| Directions |
Each entry is to be given again exactly; drop the images.
__________________________________________________
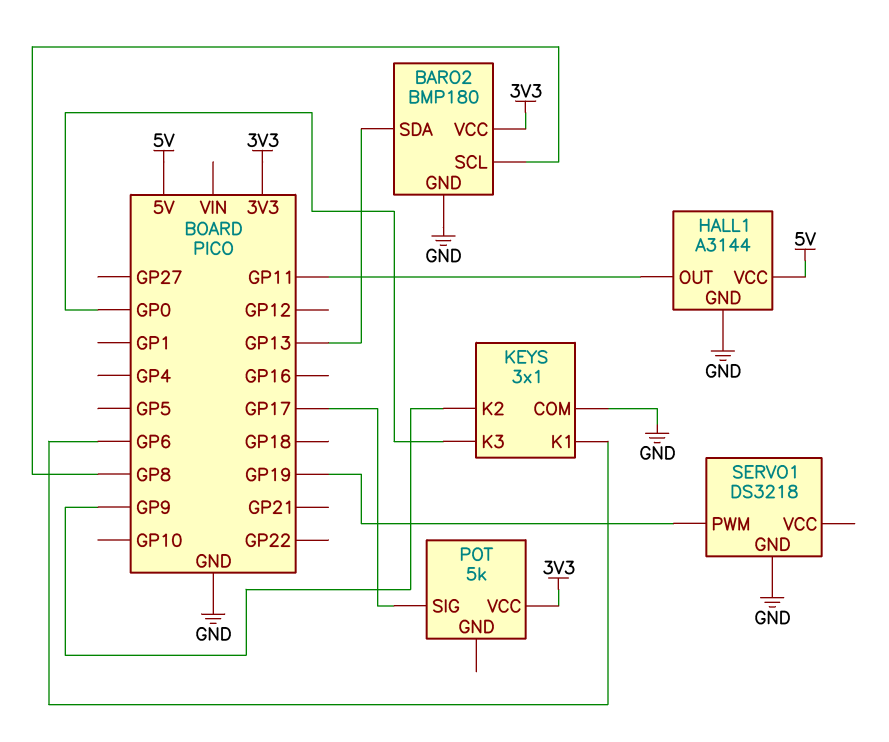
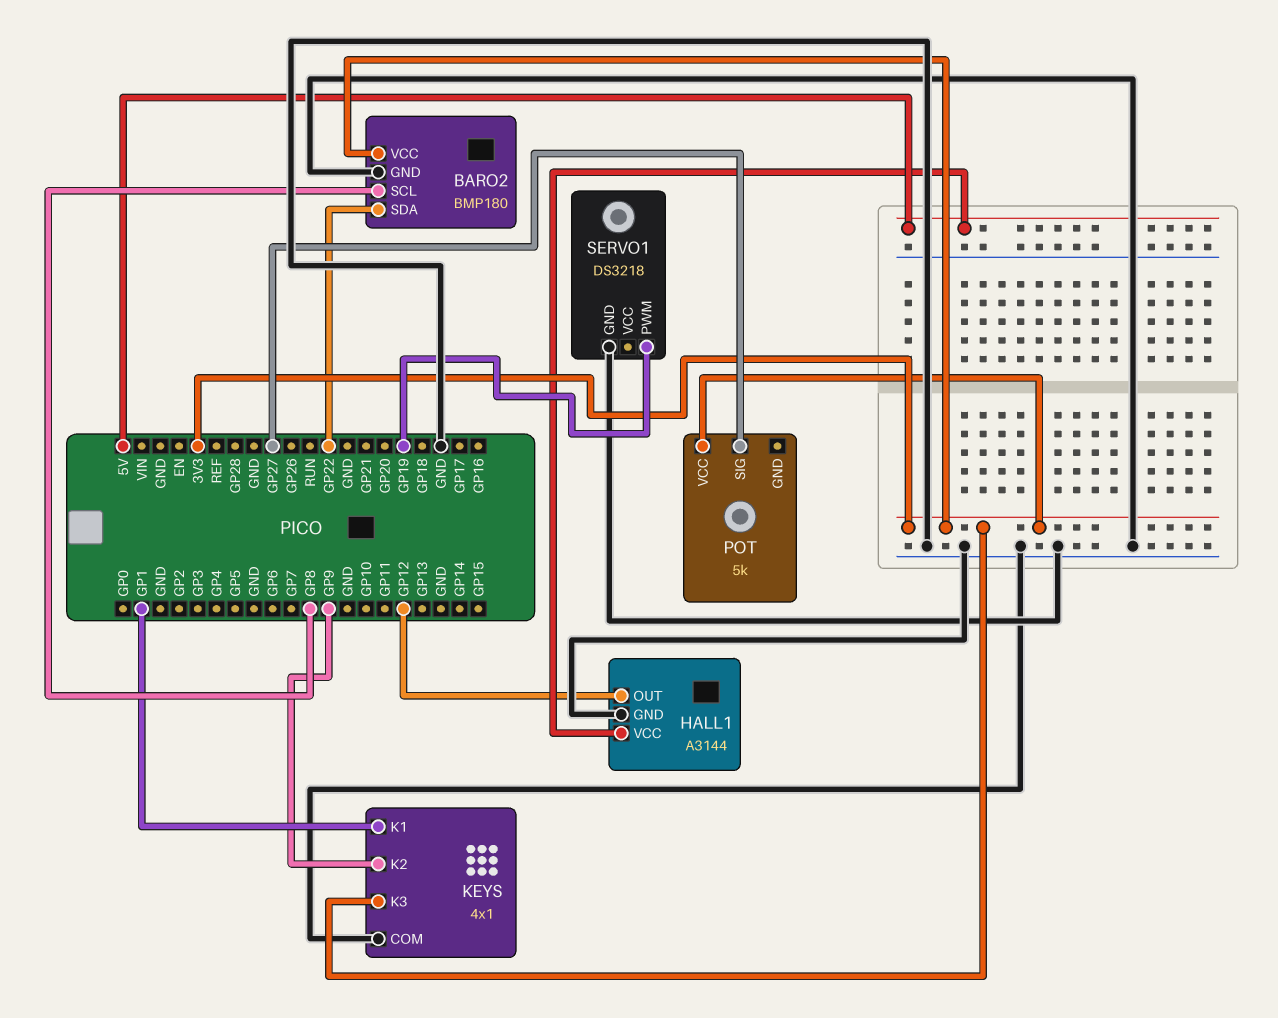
BARO2 pin SDA: GP13 -> GP22
HALL1 pin OUT: GP11 -> GP12
KEYS: 3x1 -> 4x1
KEYS pin K1: GP6 -> GP1
KEYS pin K3: GP0 -> 3V3
POT pin SIG: GP17 -> GP27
__________________________________________________
| Your solution |
BARO2 pin SDA: GP13 -> GP22
HALL1 pin OUT: GP11 -> GP12
KEYS: 3x1 -> 4x1
KEYS pin K1: GP6 -> GP1
KEYS pin K3: GP0 -> 3V3
POT pin SIG: GP17 -> GP27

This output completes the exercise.